### How to complete this task
Only the lines that include "turned" should be copied from the data below.

### Records
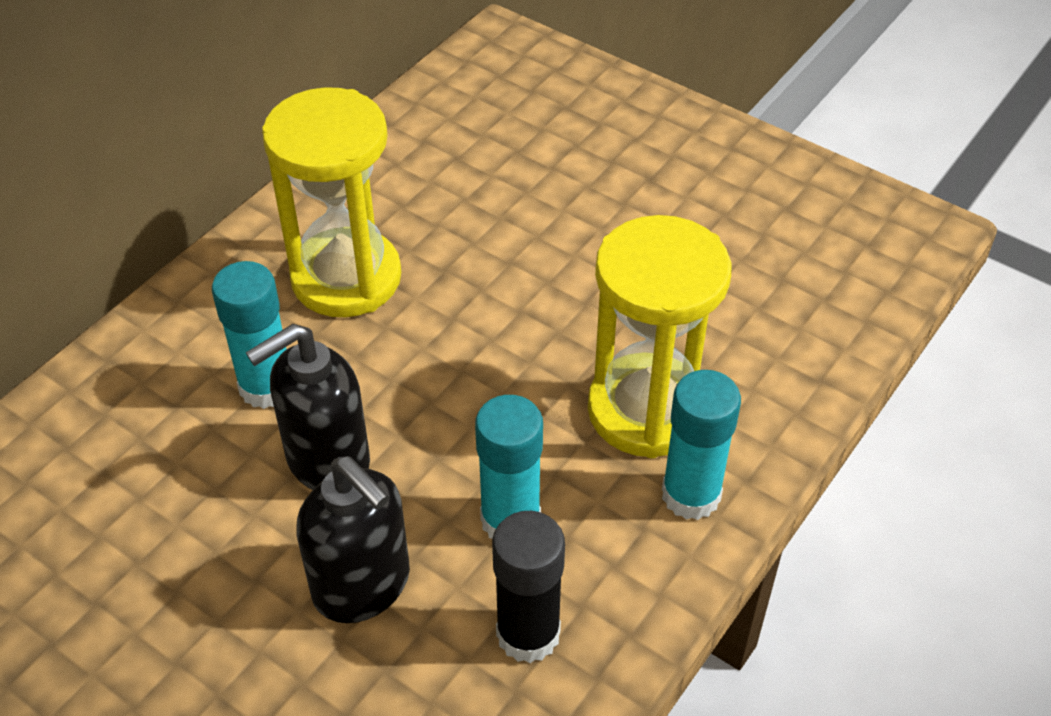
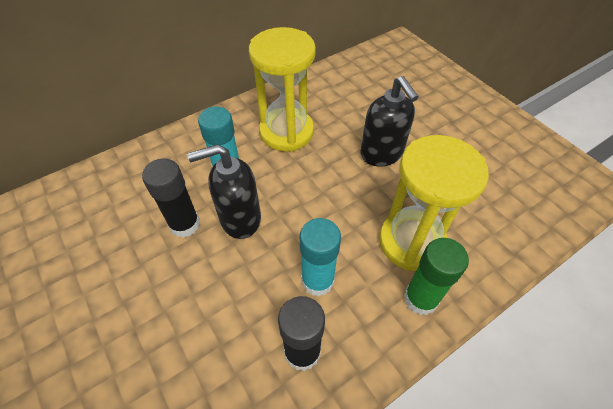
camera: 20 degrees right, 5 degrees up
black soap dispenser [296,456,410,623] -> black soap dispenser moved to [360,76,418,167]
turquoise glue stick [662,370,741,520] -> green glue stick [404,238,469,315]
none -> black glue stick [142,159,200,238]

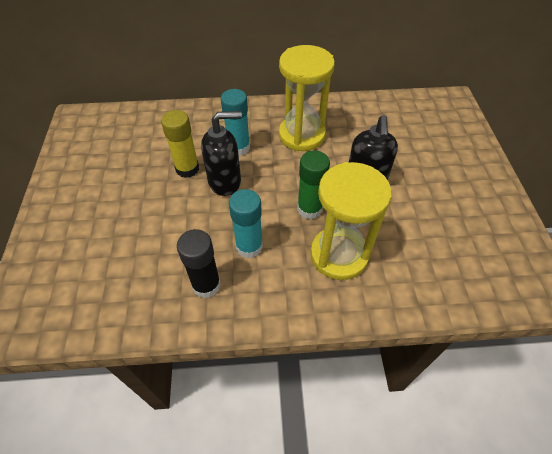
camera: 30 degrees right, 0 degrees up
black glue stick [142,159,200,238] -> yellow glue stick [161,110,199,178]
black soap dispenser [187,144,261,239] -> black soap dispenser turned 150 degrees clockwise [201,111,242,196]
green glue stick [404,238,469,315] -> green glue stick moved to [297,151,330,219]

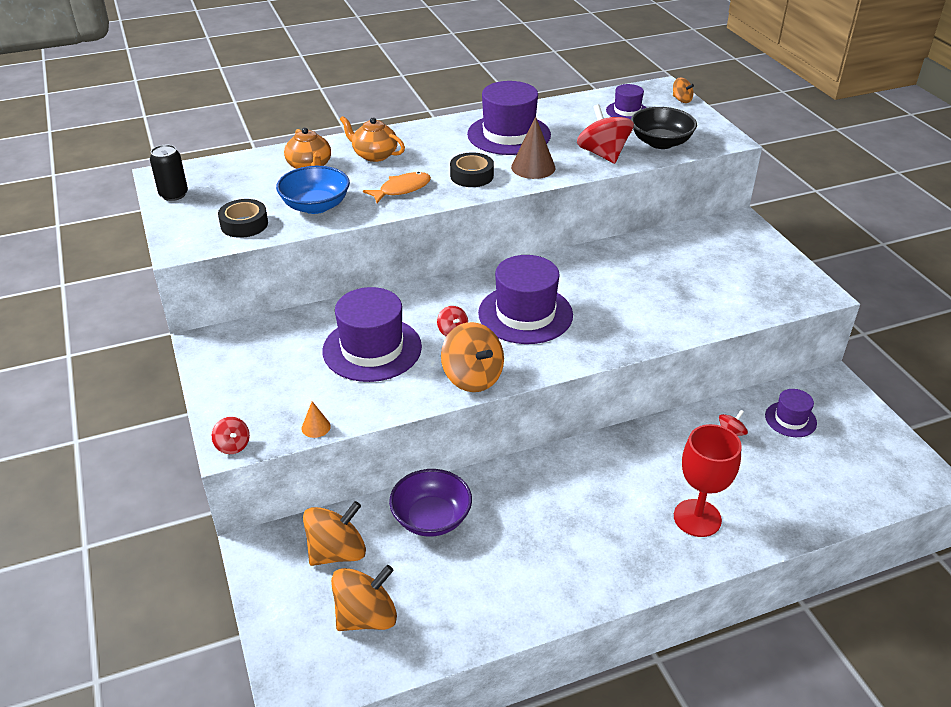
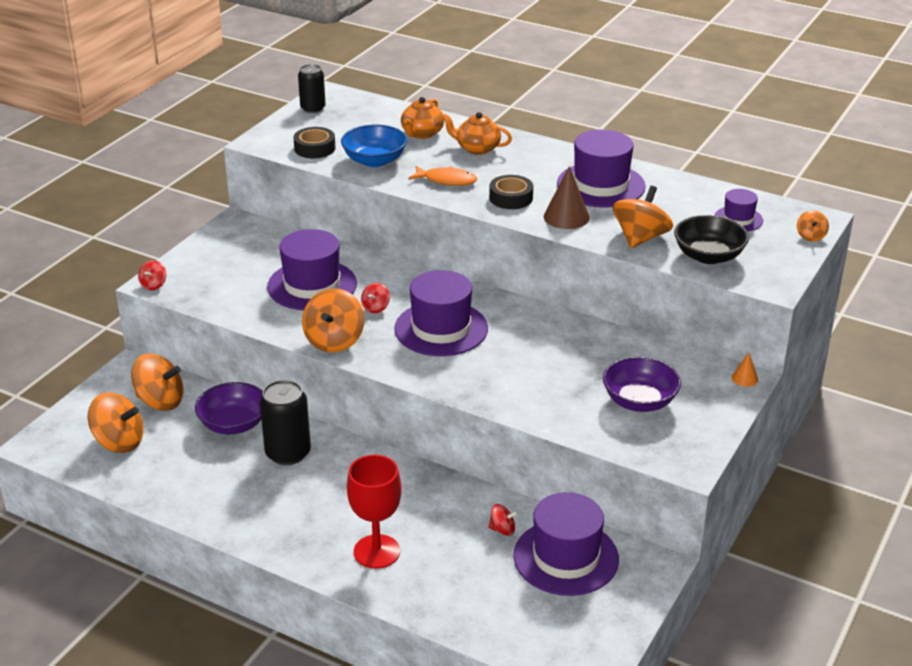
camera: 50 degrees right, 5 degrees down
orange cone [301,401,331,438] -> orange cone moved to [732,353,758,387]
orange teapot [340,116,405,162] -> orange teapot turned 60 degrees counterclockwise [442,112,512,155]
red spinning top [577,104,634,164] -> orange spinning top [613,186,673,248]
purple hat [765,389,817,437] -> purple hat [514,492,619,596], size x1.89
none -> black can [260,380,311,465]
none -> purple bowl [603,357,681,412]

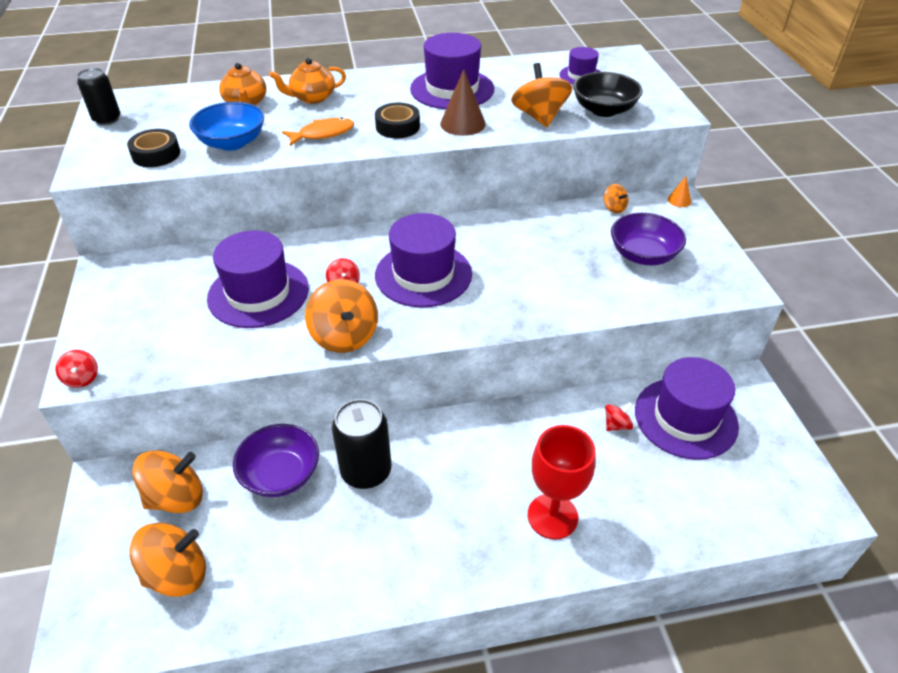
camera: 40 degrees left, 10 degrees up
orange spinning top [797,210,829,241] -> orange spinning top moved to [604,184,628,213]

### Completed exercise
black soap dispenser [187,144,261,239] -> black soap dispenser turned 150 degrees clockwise [201,111,242,196]
orange teapot [340,116,405,162] -> orange teapot turned 60 degrees counterclockwise [442,112,512,155]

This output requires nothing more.